[[ Dataset content open ]]

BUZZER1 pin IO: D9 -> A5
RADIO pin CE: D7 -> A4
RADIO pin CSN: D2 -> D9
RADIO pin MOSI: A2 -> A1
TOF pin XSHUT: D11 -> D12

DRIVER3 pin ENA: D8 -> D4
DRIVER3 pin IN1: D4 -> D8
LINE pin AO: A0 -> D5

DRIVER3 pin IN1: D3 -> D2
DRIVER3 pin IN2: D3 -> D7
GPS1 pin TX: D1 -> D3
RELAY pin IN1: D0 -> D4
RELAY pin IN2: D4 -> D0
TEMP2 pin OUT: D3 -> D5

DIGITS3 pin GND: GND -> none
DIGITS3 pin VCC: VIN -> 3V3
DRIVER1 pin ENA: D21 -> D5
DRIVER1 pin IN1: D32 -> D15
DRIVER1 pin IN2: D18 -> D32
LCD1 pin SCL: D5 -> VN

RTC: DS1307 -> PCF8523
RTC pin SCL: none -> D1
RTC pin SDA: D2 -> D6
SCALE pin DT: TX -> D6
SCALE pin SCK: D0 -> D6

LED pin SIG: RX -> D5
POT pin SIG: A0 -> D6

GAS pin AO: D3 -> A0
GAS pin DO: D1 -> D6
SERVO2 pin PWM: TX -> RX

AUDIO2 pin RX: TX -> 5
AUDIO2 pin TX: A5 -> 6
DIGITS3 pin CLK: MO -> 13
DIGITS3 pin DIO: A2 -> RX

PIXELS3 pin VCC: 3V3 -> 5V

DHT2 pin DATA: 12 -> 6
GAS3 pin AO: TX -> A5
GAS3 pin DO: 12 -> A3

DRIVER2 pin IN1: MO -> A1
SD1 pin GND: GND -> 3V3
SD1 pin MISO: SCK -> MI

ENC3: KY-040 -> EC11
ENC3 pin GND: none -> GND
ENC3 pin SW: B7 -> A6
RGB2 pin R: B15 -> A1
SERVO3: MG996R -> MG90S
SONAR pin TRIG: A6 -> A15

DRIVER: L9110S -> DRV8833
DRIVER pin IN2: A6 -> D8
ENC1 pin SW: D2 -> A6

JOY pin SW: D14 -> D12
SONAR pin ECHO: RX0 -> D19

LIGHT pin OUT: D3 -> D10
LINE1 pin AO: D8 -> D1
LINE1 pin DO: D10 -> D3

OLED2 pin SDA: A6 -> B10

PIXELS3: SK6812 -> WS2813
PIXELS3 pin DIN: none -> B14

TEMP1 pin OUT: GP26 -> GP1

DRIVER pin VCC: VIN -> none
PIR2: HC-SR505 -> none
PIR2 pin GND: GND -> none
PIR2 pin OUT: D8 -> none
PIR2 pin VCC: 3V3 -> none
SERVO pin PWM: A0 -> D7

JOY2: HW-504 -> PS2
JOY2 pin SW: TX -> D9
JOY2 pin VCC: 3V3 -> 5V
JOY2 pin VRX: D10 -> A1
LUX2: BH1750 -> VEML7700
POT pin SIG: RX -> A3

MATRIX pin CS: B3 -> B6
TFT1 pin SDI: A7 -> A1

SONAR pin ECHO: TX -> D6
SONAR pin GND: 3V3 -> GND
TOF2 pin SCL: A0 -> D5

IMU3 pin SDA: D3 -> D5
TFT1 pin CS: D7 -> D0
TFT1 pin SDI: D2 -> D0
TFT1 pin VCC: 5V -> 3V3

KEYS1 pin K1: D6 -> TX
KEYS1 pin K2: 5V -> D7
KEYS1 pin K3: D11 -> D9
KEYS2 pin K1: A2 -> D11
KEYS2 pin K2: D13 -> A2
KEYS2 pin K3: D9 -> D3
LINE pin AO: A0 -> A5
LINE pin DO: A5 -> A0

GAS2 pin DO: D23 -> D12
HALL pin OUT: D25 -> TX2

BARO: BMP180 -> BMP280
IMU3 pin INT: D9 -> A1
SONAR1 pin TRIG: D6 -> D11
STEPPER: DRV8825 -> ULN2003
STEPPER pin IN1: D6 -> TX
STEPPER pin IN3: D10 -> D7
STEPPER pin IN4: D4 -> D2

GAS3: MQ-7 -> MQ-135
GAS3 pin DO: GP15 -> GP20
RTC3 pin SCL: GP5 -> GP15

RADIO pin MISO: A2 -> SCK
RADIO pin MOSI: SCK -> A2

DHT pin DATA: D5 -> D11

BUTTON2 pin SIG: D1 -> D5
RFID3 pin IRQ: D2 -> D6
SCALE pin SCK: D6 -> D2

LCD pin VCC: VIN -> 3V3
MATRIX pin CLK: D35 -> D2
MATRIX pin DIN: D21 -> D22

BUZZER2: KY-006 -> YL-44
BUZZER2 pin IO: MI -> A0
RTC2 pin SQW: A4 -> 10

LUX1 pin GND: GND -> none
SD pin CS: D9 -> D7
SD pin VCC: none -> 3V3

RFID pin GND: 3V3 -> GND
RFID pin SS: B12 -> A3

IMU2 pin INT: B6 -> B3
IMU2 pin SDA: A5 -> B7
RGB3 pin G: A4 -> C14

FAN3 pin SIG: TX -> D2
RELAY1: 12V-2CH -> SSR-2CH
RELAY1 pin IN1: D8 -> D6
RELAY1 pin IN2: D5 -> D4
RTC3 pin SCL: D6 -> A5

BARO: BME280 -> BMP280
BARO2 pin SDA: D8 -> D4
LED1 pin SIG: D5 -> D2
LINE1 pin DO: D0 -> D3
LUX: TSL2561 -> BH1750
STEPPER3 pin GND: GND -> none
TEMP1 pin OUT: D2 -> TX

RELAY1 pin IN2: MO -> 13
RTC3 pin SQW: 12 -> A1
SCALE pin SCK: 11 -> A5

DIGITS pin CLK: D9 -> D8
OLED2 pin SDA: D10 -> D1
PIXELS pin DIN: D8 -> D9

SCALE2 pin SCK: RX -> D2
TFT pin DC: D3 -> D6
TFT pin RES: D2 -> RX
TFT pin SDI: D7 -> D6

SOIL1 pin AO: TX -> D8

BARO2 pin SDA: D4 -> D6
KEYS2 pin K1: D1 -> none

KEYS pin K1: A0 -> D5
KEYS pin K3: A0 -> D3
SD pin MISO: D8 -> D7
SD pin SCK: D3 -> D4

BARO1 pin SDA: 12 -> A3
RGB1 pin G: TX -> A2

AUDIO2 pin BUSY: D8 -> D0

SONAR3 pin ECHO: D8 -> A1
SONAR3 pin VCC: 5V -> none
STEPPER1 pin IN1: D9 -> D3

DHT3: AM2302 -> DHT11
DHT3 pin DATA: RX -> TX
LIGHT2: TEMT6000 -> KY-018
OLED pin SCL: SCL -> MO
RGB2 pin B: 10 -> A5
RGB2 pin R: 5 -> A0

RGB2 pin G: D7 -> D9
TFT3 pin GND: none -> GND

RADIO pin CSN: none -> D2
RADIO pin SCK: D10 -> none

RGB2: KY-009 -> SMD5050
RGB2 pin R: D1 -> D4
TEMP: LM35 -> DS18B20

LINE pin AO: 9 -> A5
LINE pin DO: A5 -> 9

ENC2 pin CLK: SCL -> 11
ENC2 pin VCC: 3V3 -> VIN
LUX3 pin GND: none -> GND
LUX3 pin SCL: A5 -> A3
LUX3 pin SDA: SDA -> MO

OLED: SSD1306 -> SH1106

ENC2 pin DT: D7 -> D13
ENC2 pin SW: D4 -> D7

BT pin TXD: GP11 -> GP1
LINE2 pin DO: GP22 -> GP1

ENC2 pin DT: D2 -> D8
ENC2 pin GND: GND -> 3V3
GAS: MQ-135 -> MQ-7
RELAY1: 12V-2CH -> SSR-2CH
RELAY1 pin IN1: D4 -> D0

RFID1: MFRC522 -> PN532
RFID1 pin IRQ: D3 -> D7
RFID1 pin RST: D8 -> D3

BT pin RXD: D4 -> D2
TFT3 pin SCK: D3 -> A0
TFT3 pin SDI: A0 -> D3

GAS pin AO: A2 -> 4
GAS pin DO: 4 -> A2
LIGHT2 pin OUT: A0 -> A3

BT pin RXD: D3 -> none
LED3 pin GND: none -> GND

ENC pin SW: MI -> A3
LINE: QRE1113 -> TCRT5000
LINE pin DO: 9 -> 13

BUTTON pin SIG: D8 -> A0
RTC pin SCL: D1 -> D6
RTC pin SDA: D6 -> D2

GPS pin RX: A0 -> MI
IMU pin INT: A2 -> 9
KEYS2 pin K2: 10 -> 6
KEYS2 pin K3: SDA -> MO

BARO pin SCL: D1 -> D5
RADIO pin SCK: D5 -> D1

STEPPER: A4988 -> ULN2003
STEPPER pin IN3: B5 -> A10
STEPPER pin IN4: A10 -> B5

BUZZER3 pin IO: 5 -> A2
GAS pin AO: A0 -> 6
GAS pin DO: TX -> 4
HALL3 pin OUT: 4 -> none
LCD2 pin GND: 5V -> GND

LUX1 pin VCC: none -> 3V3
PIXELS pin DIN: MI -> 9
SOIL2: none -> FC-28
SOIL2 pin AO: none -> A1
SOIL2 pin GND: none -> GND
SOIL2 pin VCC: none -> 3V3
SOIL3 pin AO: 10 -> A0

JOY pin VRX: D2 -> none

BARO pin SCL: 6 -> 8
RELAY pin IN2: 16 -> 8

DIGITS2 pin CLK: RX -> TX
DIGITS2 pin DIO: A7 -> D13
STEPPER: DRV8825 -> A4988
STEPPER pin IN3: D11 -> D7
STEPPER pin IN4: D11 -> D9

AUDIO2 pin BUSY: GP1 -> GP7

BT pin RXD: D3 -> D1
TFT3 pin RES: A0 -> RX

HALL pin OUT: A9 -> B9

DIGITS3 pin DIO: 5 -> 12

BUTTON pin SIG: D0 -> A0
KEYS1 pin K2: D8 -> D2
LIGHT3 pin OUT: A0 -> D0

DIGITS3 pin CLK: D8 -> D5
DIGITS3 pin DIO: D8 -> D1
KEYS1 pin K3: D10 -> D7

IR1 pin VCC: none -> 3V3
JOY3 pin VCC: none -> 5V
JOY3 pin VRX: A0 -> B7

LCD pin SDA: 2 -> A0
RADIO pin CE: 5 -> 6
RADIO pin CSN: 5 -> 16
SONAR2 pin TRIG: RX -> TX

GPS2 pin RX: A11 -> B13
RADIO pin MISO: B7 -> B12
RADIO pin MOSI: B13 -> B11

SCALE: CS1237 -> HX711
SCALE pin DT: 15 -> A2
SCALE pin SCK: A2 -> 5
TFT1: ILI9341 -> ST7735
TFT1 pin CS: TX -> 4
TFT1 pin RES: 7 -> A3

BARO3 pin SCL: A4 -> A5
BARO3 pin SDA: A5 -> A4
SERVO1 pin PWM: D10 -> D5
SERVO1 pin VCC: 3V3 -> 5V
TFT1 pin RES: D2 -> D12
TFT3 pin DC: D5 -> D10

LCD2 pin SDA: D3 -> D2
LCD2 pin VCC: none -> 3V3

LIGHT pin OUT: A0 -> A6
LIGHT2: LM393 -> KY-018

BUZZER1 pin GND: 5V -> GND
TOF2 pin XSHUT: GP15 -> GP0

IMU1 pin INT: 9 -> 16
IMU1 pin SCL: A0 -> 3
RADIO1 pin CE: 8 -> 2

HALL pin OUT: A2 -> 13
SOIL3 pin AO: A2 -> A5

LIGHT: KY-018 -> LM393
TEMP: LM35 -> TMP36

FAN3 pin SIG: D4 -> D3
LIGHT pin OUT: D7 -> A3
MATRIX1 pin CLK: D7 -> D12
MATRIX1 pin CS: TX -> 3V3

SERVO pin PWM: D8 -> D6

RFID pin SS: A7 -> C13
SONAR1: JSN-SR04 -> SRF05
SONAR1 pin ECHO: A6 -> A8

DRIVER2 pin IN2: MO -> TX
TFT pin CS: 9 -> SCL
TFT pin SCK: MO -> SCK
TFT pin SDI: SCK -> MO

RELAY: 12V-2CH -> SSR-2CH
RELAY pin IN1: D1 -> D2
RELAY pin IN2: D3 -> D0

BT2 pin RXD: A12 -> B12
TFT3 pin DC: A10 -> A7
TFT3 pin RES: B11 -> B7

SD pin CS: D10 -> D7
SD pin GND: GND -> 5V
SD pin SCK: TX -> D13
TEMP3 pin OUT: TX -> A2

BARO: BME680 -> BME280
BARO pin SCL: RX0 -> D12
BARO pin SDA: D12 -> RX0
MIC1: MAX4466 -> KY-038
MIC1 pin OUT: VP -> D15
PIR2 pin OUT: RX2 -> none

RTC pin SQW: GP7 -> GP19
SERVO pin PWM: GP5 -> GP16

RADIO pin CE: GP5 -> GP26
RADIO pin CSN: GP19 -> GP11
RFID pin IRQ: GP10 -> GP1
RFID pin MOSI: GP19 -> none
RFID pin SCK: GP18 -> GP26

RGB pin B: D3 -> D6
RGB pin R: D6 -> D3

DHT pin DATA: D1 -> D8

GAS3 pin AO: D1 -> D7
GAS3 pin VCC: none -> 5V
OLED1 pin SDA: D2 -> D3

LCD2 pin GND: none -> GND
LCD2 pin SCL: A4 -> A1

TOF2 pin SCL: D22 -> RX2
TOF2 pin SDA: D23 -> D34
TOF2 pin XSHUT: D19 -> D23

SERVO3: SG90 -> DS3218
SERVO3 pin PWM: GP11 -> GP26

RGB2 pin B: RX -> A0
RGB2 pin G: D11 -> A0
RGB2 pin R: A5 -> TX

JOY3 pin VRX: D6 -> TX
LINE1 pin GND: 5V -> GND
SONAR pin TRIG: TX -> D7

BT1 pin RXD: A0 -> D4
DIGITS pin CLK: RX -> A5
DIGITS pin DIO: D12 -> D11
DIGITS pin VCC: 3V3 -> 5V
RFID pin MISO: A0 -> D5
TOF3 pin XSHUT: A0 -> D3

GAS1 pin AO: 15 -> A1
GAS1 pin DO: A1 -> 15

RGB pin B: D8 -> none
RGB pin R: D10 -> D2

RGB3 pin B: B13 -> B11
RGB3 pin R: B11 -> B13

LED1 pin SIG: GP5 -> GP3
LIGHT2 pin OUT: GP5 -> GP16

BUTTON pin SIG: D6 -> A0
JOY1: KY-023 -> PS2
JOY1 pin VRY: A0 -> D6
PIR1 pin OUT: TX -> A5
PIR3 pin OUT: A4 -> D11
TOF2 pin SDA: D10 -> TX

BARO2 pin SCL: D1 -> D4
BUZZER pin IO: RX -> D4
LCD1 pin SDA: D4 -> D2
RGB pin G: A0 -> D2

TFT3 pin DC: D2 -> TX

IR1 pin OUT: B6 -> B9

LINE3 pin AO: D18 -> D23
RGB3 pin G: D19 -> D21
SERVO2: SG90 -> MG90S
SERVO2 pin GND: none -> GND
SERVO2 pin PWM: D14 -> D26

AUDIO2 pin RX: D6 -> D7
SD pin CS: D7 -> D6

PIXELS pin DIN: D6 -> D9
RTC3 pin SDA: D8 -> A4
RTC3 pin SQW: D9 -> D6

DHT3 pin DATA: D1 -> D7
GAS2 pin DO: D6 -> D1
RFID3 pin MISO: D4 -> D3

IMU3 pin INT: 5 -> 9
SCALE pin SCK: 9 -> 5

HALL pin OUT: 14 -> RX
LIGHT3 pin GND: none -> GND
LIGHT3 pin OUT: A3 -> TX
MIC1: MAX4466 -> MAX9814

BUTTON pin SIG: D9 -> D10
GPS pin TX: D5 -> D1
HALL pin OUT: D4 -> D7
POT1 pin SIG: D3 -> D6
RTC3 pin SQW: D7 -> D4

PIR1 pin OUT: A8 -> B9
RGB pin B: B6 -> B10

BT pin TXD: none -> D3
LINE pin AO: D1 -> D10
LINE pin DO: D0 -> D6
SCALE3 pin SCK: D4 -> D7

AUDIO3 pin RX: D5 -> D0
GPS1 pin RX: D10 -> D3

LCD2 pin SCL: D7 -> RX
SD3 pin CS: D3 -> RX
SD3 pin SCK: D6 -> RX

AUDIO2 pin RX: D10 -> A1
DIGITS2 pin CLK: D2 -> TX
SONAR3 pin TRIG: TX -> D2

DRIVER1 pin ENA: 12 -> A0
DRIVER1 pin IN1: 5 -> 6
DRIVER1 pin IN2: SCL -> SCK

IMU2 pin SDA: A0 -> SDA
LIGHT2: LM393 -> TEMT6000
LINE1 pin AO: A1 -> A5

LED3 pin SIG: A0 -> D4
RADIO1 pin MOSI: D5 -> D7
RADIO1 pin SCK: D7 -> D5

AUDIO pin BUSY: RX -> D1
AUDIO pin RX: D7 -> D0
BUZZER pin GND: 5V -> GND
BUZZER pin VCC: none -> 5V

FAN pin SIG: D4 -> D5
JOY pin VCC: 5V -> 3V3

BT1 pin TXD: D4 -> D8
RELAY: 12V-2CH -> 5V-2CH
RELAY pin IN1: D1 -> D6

[[ Dataset content closed ]]

*Work to be completed*. Copy out each line of the data in which the word "ECHO" appears.

*Answer space*.
SONAR pin ECHO: RX0 -> D19
SONAR pin ECHO: TX -> D6
SONAR3 pin ECHO: D8 -> A1
SONAR1 pin ECHO: A6 -> A8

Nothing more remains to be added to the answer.